Data shown:

——————————

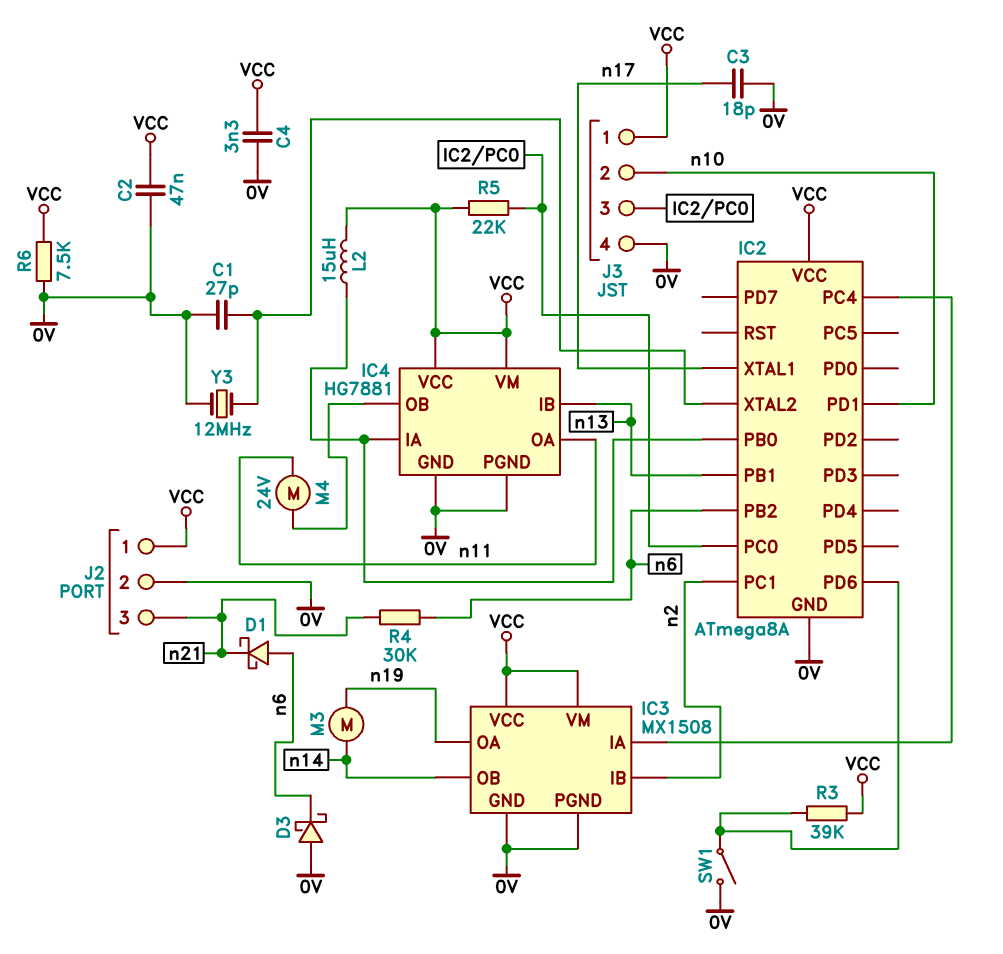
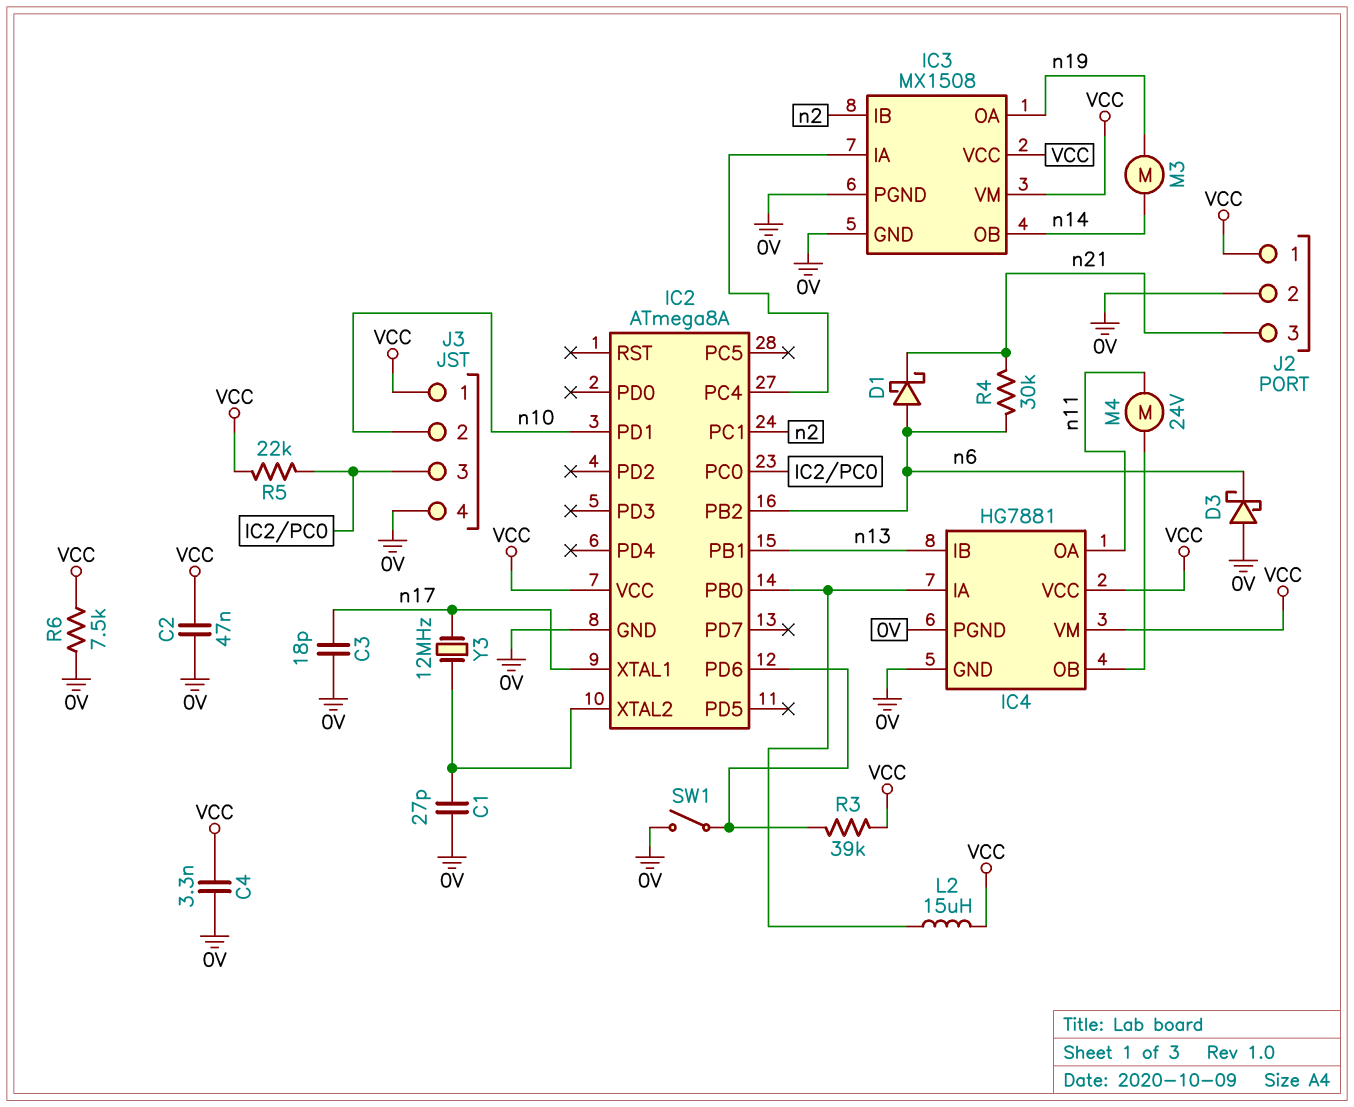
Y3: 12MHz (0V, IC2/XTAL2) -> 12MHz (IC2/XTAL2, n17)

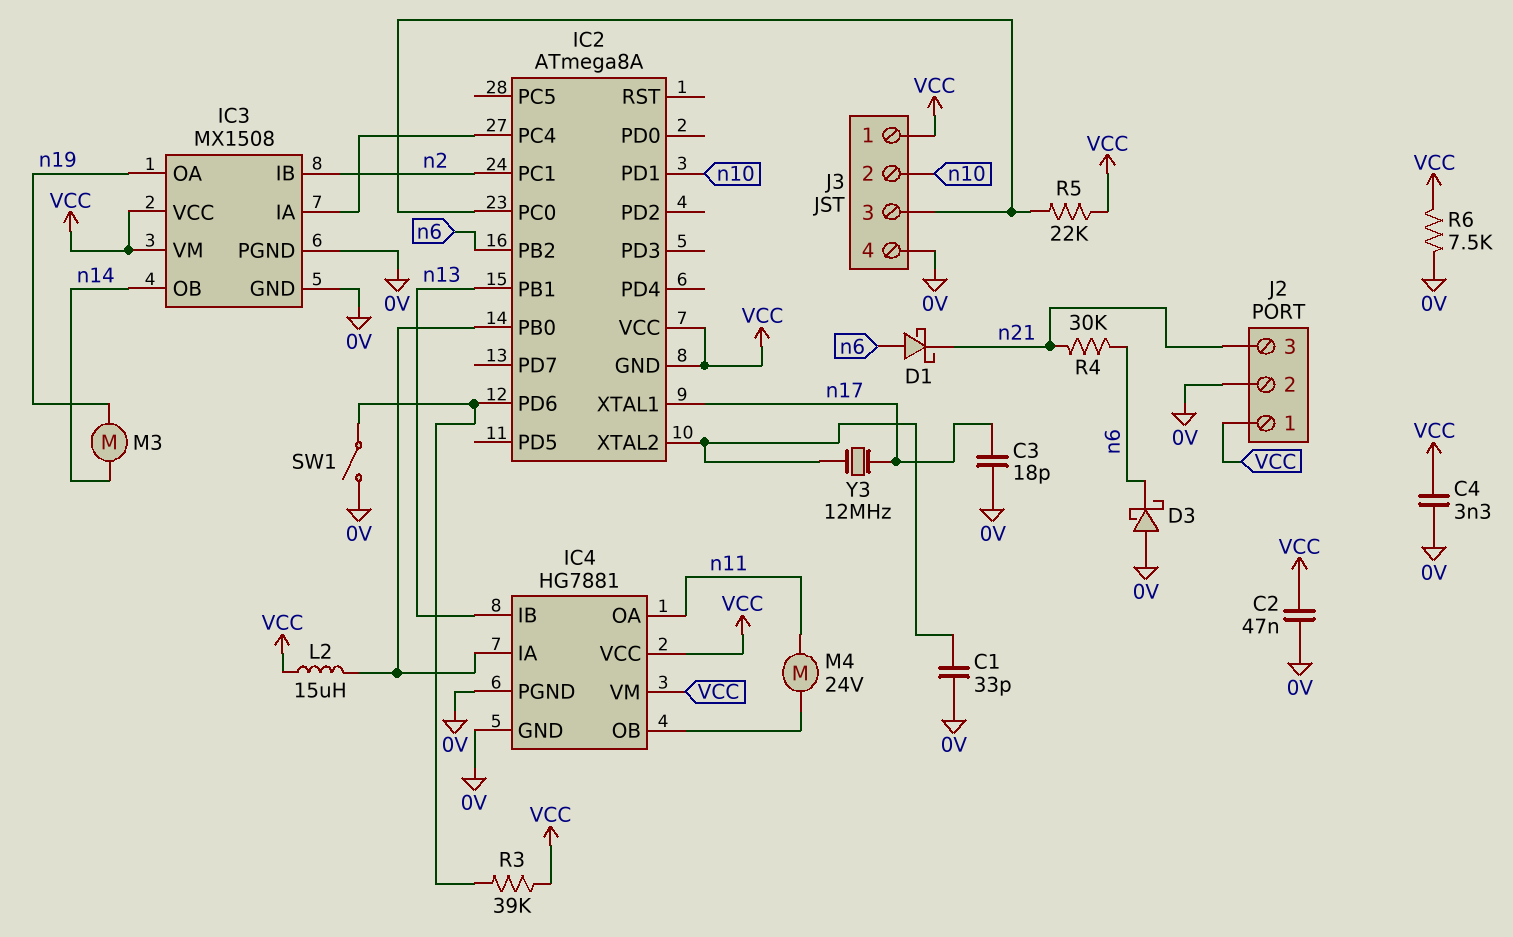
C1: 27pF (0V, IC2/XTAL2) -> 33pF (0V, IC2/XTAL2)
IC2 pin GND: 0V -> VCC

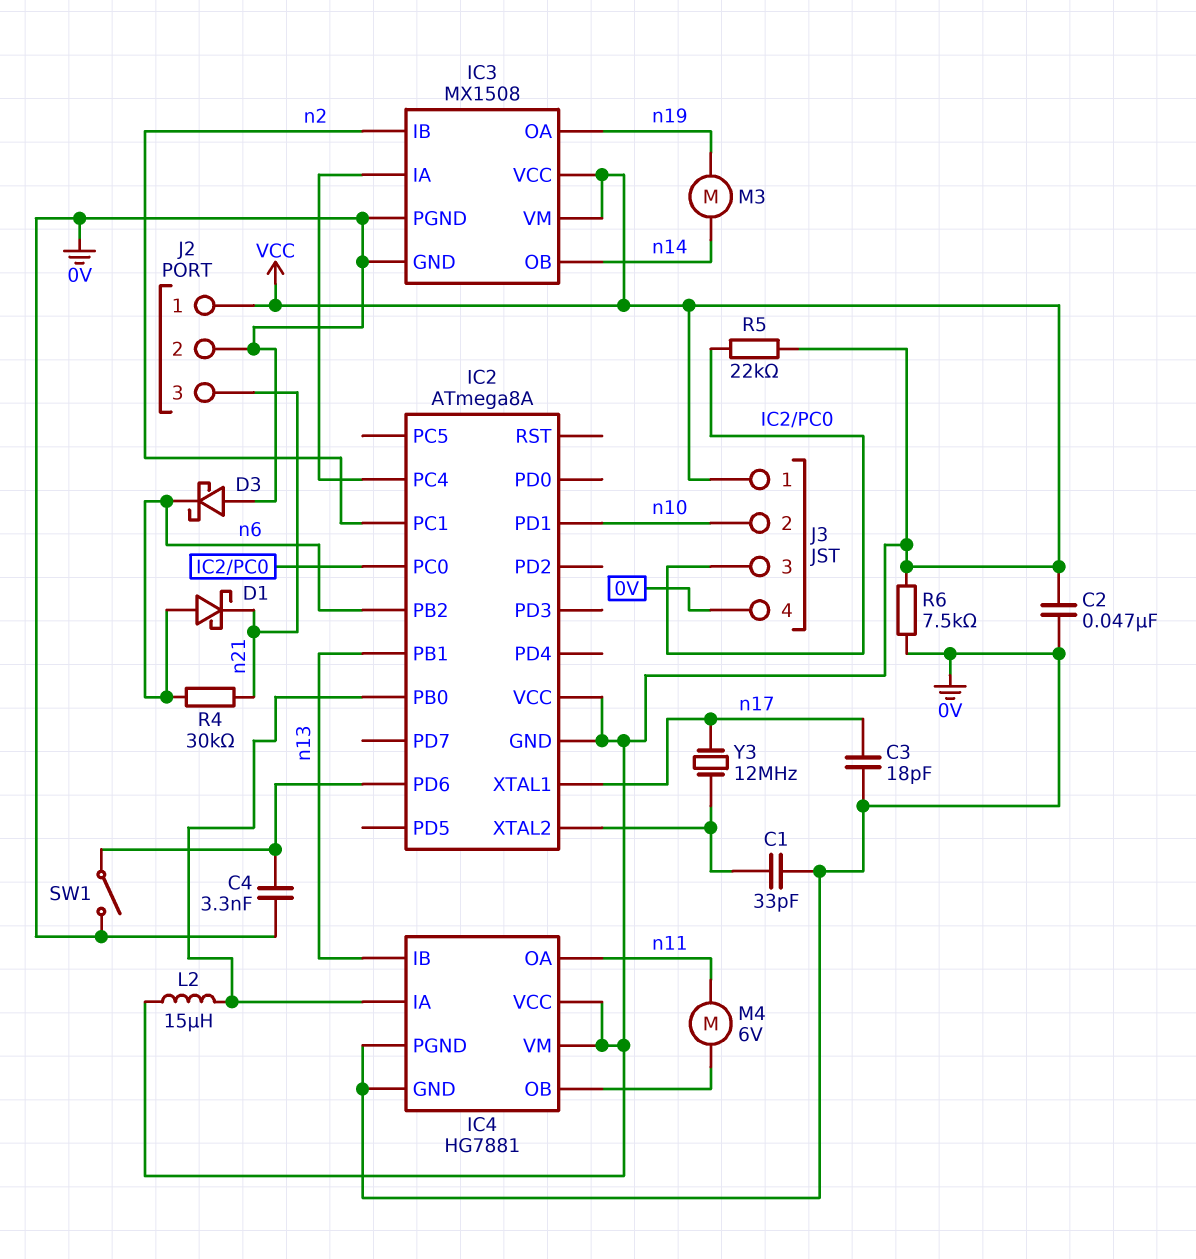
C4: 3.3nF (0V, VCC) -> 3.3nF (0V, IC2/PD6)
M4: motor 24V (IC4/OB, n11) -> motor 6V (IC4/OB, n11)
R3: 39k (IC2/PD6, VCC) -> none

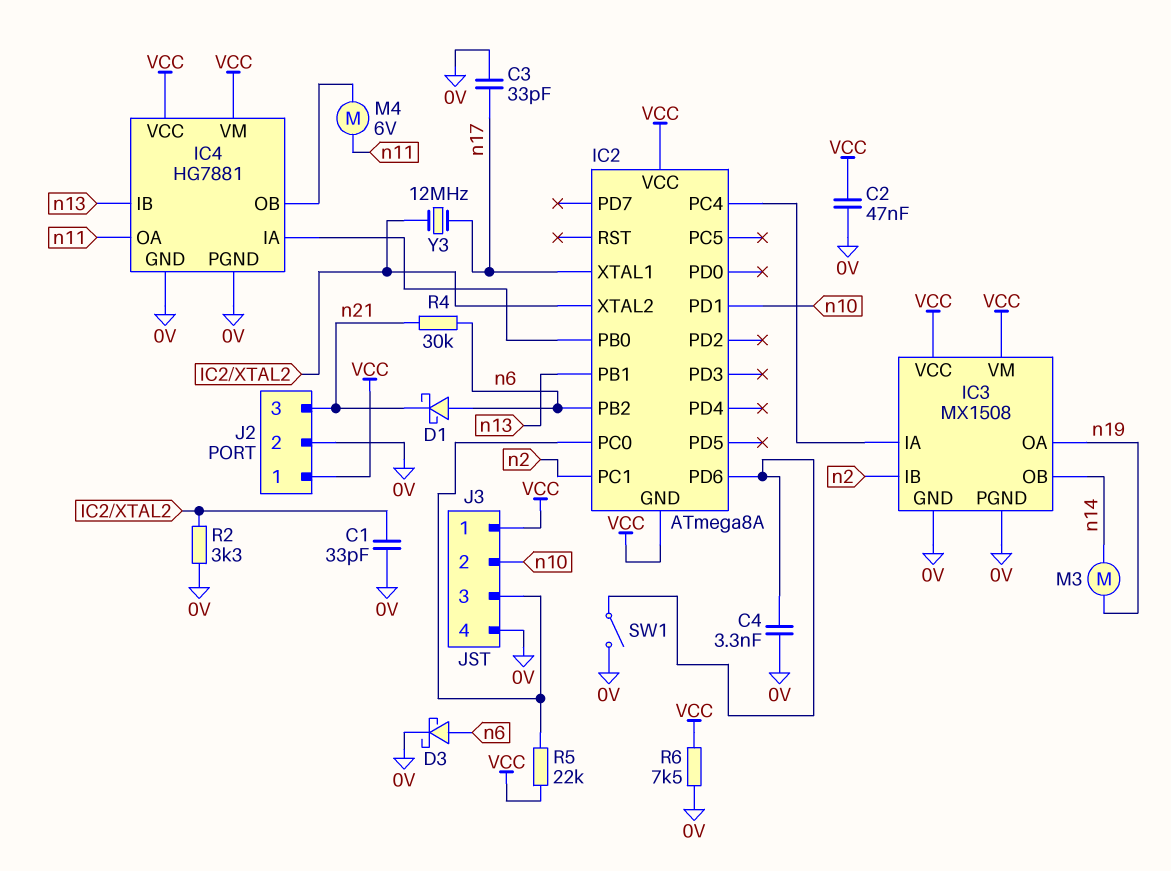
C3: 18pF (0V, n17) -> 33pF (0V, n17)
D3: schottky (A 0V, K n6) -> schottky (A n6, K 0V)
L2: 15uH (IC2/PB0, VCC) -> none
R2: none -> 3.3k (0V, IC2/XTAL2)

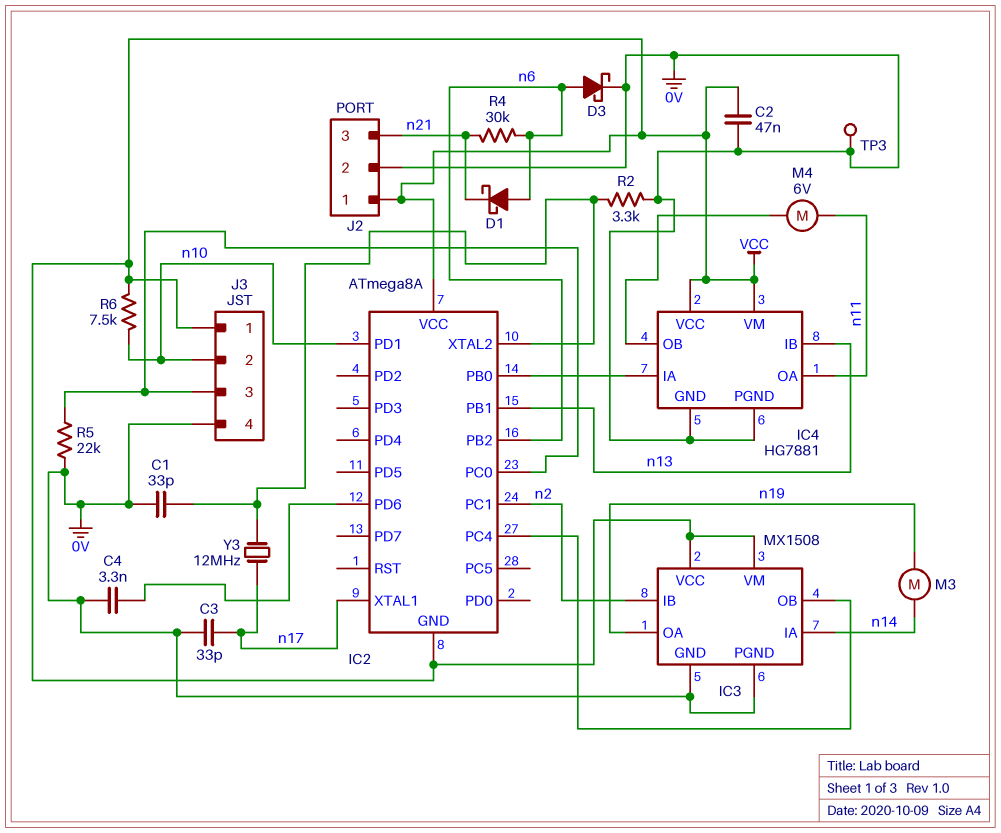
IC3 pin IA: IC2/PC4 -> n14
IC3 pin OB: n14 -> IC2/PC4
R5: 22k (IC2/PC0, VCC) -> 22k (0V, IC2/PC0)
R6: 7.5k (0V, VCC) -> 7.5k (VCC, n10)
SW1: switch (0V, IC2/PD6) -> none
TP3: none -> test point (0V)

——————————

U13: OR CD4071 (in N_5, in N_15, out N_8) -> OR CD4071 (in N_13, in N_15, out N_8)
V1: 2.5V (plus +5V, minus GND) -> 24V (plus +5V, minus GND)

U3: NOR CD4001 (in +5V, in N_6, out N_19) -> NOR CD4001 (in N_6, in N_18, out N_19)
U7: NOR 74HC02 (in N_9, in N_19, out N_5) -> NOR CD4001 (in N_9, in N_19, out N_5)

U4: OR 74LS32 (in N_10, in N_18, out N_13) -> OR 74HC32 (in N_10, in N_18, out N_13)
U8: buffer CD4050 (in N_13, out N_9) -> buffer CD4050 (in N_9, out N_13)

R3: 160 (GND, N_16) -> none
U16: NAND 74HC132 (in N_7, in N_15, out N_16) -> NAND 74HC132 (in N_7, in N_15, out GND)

——————————

Work order: Output exactly the lines above that lie between the line with "C1: 27pF (0V, IC2/XTAL2)" and the line with "TP3: none -> test point (0V)", those two lines included, and no pictures.

Result below:
C1: 27pF (0V, IC2/XTAL2) -> 33pF (0V, IC2/XTAL2)
IC2 pin GND: 0V -> VCC

C4: 3.3nF (0V, VCC) -> 3.3nF (0V, IC2/PD6)
M4: motor 24V (IC4/OB, n11) -> motor 6V (IC4/OB, n11)
R3: 39k (IC2/PD6, VCC) -> none

C3: 18pF (0V, n17) -> 33pF (0V, n17)
D3: schottky (A 0V, K n6) -> schottky (A n6, K 0V)
L2: 15uH (IC2/PB0, VCC) -> none
R2: none -> 3.3k (0V, IC2/XTAL2)

IC3 pin IA: IC2/PC4 -> n14
IC3 pin OB: n14 -> IC2/PC4
R5: 22k (IC2/PC0, VCC) -> 22k (0V, IC2/PC0)
R6: 7.5k (0V, VCC) -> 7.5k (VCC, n10)
SW1: switch (0V, IC2/PD6) -> none
TP3: none -> test point (0V)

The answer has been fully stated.